[RECORD SET Boundary: Start]

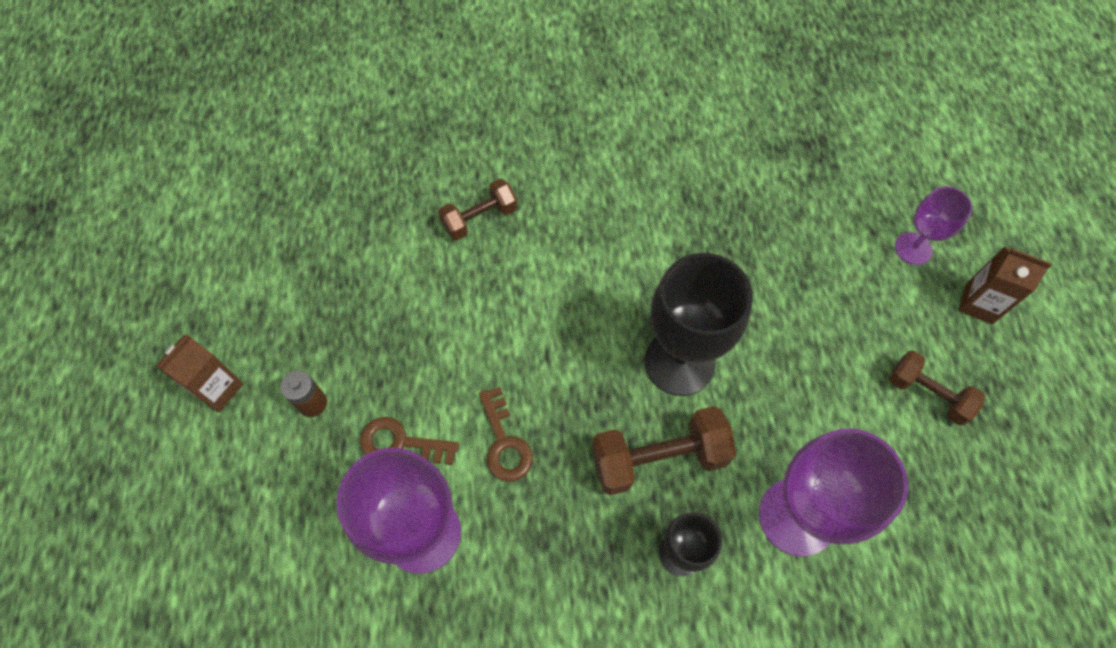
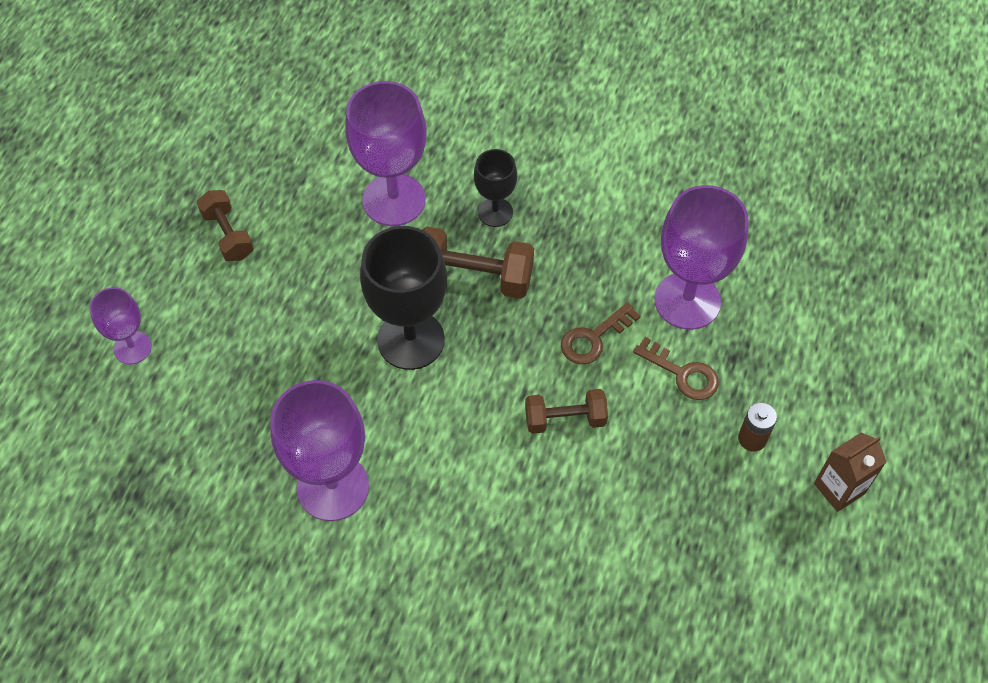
camera: 155 degrees left, 5 degrees down
(480, 218) = (524, 559): brown dumbbell -> brown dumbbell (565, 419)
(504, 443) = (593, 338): brown key -> brown key turned 135 degrees counterclockwise
(663, 209) = (333, 487): none -> purple goblet
(979, 303) = (122, 280): brown carton -> none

[RECORD SET Boundary: End]

Go through the data, and copy each line in which the word "none" appears.

(663, 209) = (333, 487): none -> purple goblet
(979, 303) = (122, 280): brown carton -> none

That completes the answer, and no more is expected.